Exercise goal: Produce a copy of every line in the records that holds the string "down".

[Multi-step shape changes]
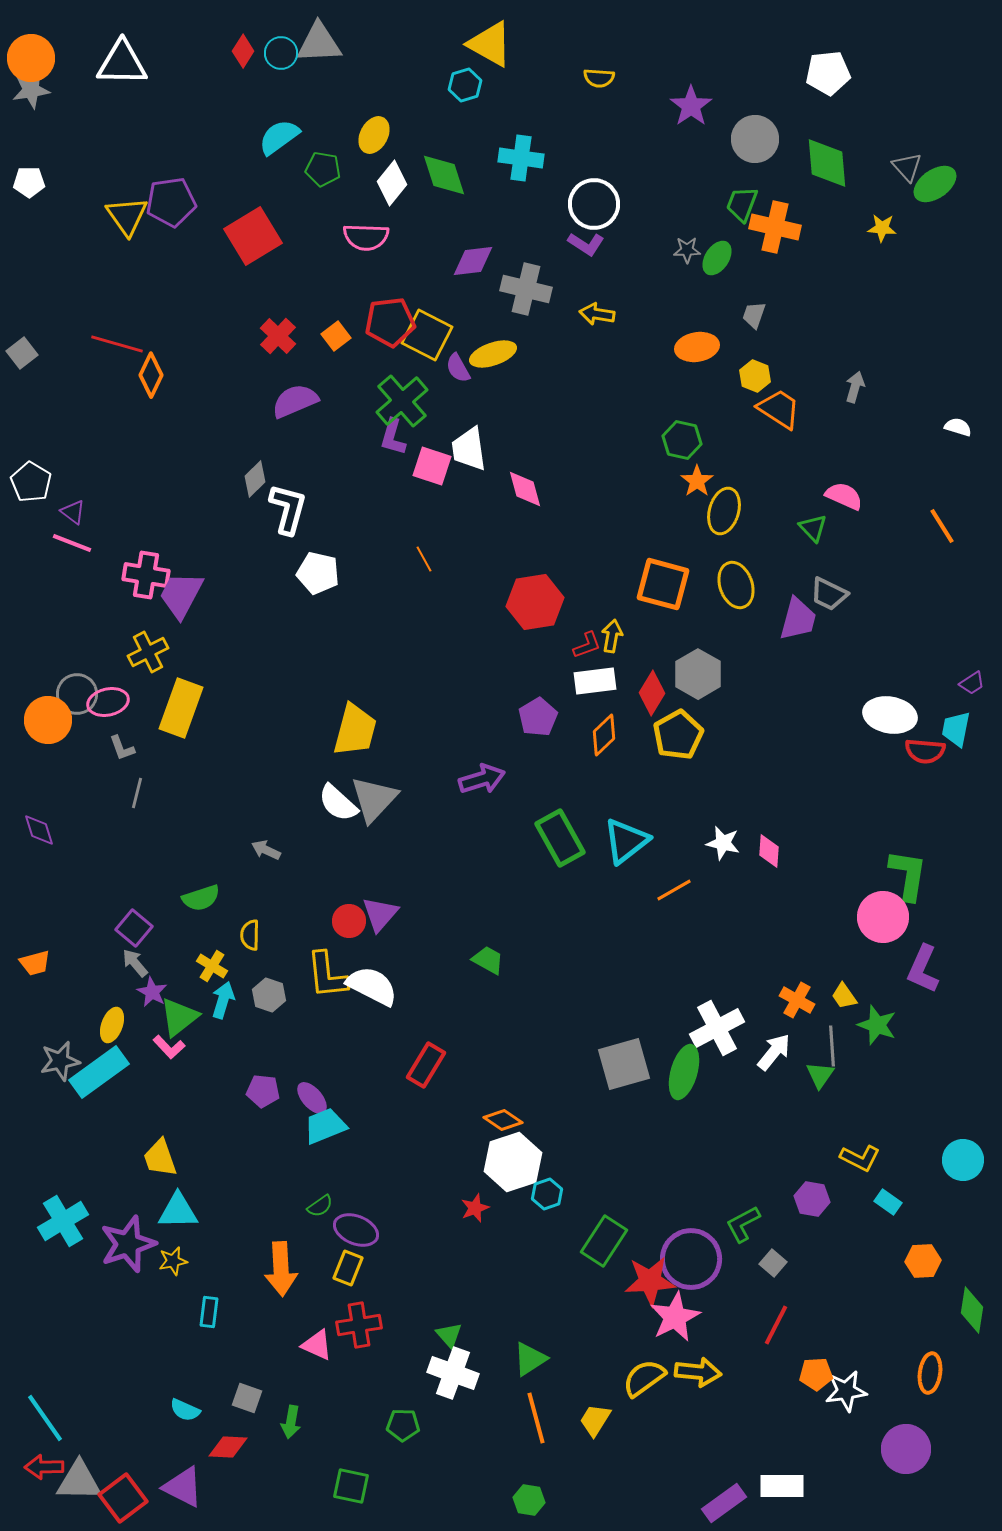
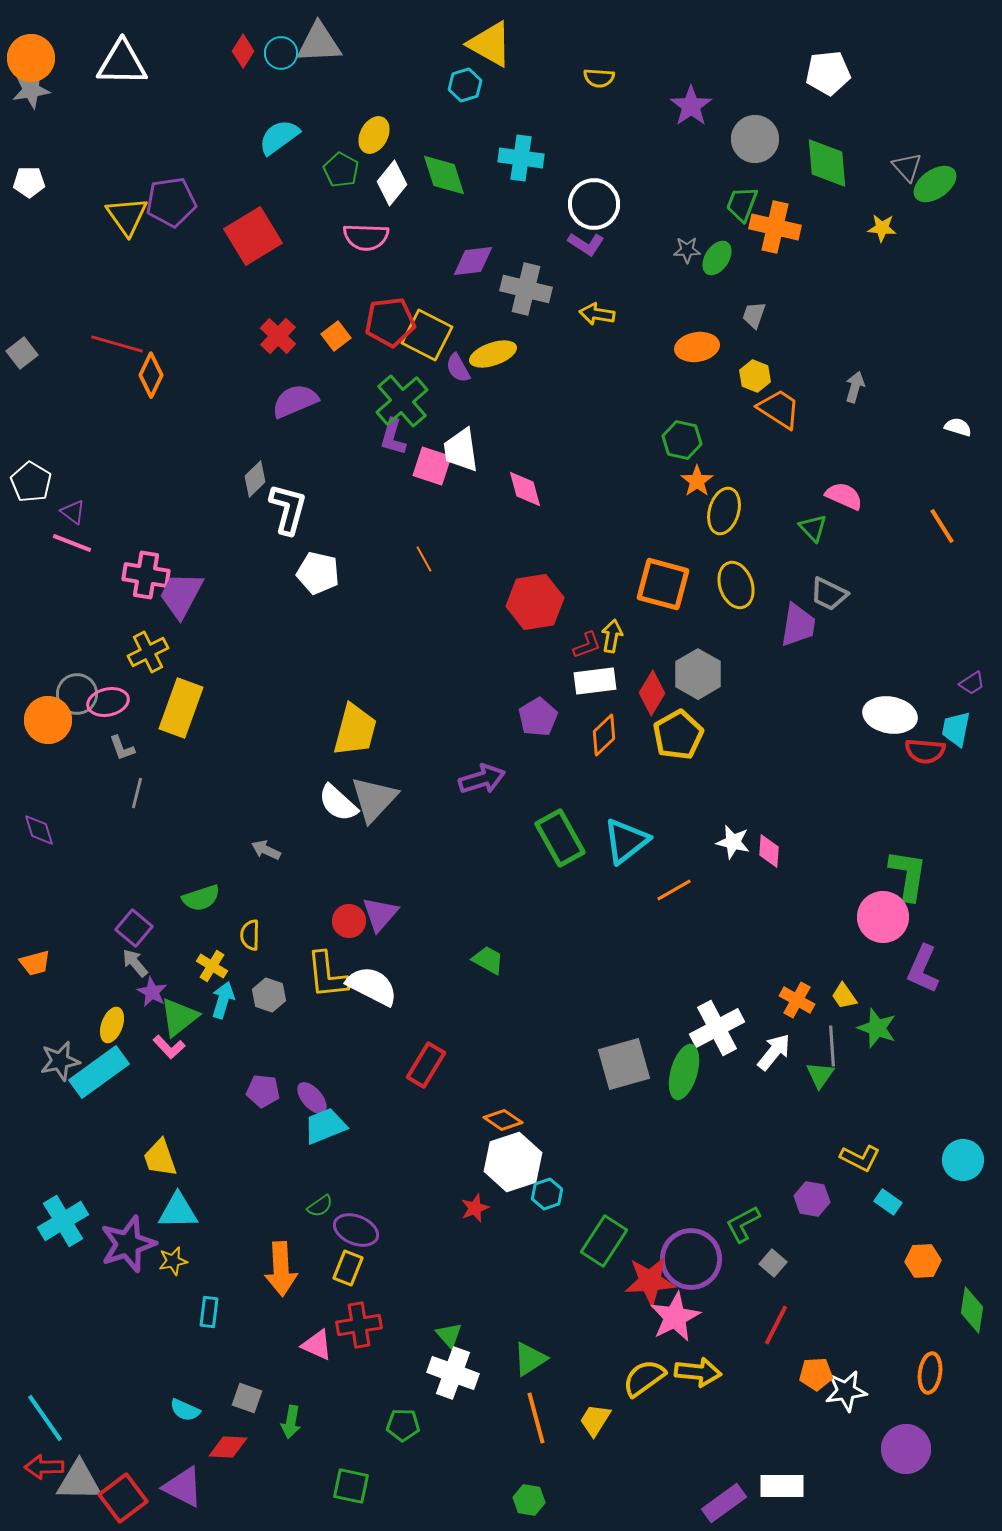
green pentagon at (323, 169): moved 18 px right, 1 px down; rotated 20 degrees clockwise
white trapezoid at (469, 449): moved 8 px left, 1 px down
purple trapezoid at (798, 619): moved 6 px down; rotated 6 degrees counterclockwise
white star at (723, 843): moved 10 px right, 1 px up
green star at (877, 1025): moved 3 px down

Answer box:
green pentagon at (323, 169): moved 18 px right, 1 px down; rotated 20 degrees clockwise
white trapezoid at (469, 449): moved 8 px left, 1 px down
purple trapezoid at (798, 619): moved 6 px down; rotated 6 degrees counterclockwise
green star at (877, 1025): moved 3 px down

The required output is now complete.